§ **PROBLEM**:
Lines below starting with the line with "IR2: KY-022 -> VS1838B" and going on through the line with "TFT pin RES: D6 -> D0" must be output exactly; the rest of the records must be left out.

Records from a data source
- - - - -

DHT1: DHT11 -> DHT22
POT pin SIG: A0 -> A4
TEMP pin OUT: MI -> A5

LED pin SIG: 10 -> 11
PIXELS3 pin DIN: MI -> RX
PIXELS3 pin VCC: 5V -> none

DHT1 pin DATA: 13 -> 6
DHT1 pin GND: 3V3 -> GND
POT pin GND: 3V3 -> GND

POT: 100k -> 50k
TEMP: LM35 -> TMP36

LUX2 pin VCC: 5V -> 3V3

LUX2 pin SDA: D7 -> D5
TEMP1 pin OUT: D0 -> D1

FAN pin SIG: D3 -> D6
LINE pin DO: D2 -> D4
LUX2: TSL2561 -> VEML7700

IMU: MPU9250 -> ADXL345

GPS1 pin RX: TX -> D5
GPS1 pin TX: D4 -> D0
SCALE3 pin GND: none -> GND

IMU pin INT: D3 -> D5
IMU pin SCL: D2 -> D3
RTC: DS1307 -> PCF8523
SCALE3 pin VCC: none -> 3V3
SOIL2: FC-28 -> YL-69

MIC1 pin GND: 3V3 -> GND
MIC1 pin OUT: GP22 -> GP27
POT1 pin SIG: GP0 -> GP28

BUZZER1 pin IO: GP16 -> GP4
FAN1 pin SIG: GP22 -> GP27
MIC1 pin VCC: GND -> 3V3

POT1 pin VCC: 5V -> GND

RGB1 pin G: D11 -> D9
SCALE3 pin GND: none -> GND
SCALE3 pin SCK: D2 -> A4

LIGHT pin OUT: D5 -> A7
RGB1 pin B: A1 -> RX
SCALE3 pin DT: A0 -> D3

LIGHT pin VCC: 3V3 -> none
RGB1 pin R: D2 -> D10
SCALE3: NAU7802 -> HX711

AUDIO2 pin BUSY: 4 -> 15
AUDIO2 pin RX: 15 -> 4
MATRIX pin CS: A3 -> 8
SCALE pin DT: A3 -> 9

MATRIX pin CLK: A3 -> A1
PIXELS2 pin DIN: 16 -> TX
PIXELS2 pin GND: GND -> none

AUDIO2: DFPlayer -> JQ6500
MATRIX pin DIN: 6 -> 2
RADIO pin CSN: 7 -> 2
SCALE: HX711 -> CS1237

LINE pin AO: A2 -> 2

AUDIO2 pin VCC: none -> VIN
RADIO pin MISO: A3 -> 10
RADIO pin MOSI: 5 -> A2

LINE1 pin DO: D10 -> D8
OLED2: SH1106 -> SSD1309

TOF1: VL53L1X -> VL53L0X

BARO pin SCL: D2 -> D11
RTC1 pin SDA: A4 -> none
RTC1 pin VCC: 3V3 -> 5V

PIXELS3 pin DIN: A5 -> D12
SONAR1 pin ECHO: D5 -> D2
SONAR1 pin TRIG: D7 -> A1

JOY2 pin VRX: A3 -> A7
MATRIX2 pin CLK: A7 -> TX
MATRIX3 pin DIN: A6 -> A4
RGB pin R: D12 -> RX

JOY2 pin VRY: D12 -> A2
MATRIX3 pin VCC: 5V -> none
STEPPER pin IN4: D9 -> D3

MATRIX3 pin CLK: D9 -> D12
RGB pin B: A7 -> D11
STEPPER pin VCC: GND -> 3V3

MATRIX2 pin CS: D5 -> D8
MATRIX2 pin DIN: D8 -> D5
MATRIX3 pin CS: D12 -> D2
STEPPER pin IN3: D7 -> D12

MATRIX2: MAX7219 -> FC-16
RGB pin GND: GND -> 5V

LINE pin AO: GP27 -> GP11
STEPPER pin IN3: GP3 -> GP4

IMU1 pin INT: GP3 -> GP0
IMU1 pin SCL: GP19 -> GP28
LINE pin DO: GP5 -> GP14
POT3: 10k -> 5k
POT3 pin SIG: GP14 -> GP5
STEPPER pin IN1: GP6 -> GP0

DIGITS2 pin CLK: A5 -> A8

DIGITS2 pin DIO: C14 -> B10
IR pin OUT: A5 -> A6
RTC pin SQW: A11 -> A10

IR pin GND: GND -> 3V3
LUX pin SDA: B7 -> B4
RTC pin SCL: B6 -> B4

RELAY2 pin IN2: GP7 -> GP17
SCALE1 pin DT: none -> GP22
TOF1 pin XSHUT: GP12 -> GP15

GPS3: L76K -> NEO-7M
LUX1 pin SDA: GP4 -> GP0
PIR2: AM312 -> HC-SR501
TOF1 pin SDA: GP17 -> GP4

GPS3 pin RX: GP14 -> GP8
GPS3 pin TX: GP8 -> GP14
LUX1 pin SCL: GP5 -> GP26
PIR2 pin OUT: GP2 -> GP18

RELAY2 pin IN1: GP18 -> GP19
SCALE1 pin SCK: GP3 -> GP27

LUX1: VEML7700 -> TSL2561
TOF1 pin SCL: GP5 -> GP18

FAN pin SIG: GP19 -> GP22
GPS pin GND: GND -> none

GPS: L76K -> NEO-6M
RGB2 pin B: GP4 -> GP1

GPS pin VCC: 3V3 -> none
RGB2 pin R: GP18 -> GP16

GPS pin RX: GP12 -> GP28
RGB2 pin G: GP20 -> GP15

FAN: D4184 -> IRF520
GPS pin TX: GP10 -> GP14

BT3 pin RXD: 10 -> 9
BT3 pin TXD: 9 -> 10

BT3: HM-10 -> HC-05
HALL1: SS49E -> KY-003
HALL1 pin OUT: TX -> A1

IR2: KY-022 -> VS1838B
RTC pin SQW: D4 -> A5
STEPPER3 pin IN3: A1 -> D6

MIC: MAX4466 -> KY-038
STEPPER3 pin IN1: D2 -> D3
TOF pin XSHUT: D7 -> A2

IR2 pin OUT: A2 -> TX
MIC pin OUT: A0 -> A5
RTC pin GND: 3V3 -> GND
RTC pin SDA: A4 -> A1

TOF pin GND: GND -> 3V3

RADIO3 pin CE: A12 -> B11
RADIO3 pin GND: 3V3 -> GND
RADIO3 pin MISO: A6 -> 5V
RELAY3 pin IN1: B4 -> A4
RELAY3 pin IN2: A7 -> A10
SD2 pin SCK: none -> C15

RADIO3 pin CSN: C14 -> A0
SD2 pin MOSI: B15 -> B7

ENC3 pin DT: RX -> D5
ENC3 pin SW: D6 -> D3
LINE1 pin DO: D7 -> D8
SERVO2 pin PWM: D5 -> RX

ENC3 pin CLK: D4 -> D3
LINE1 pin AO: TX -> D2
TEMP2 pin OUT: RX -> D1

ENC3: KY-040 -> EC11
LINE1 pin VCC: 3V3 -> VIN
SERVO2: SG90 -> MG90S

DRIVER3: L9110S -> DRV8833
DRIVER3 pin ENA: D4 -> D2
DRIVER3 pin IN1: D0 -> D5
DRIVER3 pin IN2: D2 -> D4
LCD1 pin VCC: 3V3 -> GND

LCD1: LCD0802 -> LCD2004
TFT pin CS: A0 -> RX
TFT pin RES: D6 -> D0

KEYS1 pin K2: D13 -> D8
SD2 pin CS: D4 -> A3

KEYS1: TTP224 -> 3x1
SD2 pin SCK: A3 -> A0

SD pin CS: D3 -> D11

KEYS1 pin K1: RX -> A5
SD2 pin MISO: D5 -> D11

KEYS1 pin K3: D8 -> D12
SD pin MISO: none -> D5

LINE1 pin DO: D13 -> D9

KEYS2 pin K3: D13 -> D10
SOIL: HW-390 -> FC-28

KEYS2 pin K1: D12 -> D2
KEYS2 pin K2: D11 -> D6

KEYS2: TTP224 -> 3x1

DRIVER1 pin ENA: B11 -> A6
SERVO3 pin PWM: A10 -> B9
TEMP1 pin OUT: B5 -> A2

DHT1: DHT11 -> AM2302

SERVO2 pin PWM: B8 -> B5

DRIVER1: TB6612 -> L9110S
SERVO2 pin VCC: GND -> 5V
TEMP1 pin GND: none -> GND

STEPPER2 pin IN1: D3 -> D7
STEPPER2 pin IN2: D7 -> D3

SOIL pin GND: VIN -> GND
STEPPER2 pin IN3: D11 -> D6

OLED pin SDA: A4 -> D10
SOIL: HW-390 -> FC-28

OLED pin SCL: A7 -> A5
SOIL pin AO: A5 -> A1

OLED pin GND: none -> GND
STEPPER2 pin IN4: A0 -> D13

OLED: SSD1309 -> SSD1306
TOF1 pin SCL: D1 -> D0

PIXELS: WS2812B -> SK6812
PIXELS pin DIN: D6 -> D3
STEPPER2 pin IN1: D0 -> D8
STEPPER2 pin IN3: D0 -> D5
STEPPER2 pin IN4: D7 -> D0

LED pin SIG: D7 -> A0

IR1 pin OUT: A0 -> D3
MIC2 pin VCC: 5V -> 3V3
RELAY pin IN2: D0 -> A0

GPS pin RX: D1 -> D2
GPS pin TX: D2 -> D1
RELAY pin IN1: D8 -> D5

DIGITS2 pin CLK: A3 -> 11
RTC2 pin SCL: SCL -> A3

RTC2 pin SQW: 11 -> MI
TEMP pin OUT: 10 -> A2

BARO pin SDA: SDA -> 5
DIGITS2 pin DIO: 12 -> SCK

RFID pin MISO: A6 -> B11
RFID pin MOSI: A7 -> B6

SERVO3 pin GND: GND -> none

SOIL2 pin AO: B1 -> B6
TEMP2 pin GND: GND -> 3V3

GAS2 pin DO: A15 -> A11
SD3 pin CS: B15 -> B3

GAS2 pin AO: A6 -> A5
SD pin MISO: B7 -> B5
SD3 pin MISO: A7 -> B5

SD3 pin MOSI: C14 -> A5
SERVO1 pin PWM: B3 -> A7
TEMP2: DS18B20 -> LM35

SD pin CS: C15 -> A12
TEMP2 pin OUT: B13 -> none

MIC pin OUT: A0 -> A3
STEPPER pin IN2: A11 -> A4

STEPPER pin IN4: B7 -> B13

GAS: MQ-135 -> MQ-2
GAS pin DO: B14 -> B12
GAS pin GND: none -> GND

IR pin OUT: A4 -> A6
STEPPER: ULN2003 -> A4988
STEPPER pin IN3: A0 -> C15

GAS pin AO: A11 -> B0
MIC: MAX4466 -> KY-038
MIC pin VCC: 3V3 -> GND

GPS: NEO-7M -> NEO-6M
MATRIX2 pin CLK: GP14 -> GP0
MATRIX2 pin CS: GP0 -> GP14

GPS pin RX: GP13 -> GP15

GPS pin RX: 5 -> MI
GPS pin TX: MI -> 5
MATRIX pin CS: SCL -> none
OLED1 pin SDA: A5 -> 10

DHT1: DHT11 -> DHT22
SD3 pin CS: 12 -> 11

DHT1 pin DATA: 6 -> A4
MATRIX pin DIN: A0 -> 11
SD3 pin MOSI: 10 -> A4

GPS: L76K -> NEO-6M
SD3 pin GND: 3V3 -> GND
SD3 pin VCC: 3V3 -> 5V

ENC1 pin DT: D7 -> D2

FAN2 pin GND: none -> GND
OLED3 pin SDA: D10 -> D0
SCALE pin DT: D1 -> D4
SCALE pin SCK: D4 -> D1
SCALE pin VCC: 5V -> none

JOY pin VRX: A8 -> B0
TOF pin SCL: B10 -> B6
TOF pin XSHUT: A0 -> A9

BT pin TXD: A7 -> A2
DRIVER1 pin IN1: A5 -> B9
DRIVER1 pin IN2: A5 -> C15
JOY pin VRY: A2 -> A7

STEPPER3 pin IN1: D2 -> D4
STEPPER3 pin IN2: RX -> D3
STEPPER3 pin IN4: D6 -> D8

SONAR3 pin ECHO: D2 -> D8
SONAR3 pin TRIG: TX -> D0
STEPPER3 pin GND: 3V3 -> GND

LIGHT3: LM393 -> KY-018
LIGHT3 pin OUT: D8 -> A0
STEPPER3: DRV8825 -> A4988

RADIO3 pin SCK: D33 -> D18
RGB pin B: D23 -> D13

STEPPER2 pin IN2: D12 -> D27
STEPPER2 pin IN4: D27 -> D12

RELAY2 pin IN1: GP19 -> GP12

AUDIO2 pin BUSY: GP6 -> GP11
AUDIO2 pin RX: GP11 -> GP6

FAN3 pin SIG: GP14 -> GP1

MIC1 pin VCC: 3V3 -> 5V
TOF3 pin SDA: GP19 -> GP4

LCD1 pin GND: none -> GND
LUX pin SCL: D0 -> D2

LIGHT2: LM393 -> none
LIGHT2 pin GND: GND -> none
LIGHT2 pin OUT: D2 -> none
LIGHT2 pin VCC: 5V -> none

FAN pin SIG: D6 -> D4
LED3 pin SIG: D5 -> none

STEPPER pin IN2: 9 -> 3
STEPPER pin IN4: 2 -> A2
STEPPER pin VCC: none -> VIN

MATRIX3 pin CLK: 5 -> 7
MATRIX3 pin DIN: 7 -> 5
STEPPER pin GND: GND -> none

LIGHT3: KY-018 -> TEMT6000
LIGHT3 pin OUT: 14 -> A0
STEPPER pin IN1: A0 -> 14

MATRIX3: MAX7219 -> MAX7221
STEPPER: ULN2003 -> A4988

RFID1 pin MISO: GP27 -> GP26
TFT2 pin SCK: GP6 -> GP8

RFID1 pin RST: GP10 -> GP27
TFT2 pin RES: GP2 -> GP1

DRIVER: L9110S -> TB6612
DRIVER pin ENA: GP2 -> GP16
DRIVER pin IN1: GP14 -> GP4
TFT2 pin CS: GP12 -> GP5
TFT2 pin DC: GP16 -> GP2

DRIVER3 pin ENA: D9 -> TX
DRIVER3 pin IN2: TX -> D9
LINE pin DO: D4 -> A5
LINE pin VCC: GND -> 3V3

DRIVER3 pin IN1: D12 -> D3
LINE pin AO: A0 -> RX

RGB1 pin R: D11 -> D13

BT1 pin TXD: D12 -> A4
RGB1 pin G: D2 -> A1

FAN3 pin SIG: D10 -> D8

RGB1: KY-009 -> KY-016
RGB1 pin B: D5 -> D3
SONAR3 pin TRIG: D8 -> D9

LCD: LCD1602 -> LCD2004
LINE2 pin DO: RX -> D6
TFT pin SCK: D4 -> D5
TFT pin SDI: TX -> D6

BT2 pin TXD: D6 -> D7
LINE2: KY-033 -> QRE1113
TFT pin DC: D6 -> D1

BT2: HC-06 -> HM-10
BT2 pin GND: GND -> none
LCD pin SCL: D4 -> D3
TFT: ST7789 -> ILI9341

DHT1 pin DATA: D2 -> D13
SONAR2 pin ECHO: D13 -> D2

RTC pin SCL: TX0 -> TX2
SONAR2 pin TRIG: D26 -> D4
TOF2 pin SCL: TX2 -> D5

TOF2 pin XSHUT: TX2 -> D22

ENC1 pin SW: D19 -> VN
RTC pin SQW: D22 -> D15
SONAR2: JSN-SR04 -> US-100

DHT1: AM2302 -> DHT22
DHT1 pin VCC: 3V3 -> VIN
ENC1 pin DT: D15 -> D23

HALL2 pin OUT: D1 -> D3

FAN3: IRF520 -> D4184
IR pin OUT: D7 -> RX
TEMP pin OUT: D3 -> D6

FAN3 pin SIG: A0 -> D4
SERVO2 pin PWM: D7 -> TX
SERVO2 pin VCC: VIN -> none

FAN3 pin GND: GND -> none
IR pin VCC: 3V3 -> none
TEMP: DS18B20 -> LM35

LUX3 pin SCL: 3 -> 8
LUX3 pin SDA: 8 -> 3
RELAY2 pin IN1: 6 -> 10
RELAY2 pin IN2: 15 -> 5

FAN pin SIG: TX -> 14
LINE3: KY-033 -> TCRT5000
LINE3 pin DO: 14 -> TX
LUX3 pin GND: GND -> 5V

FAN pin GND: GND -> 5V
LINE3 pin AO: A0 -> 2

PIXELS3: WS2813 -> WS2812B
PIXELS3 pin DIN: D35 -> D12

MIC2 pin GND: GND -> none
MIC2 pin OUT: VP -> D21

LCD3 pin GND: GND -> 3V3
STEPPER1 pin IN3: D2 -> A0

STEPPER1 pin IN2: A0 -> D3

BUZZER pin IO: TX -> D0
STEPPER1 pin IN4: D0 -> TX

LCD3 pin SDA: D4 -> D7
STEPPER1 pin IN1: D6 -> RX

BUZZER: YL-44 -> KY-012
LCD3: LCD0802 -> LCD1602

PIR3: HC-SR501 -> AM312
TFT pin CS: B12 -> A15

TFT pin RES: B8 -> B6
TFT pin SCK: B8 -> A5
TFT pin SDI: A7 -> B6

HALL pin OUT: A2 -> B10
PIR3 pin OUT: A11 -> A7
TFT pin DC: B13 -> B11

- - - - -

§ **EXERCISE RESPONSE**:
IR2: KY-022 -> VS1838B
RTC pin SQW: D4 -> A5
STEPPER3 pin IN3: A1 -> D6

MIC: MAX4466 -> KY-038
STEPPER3 pin IN1: D2 -> D3
TOF pin XSHUT: D7 -> A2

IR2 pin OUT: A2 -> TX
MIC pin OUT: A0 -> A5
RTC pin GND: 3V3 -> GND
RTC pin SDA: A4 -> A1

TOF pin GND: GND -> 3V3

RADIO3 pin CE: A12 -> B11
RADIO3 pin GND: 3V3 -> GND
RADIO3 pin MISO: A6 -> 5V
RELAY3 pin IN1: B4 -> A4
RELAY3 pin IN2: A7 -> A10
SD2 pin SCK: none -> C15

RADIO3 pin CSN: C14 -> A0
SD2 pin MOSI: B15 -> B7

ENC3 pin DT: RX -> D5
ENC3 pin SW: D6 -> D3
LINE1 pin DO: D7 -> D8
SERVO2 pin PWM: D5 -> RX

ENC3 pin CLK: D4 -> D3
LINE1 pin AO: TX -> D2
TEMP2 pin OUT: RX -> D1

ENC3: KY-040 -> EC11
LINE1 pin VCC: 3V3 -> VIN
SERVO2: SG90 -> MG90S

DRIVER3: L9110S -> DRV8833
DRIVER3 pin ENA: D4 -> D2
DRIVER3 pin IN1: D0 -> D5
DRIVER3 pin IN2: D2 -> D4
LCD1 pin VCC: 3V3 -> GND

LCD1: LCD0802 -> LCD2004
TFT pin CS: A0 -> RX
TFT pin RES: D6 -> D0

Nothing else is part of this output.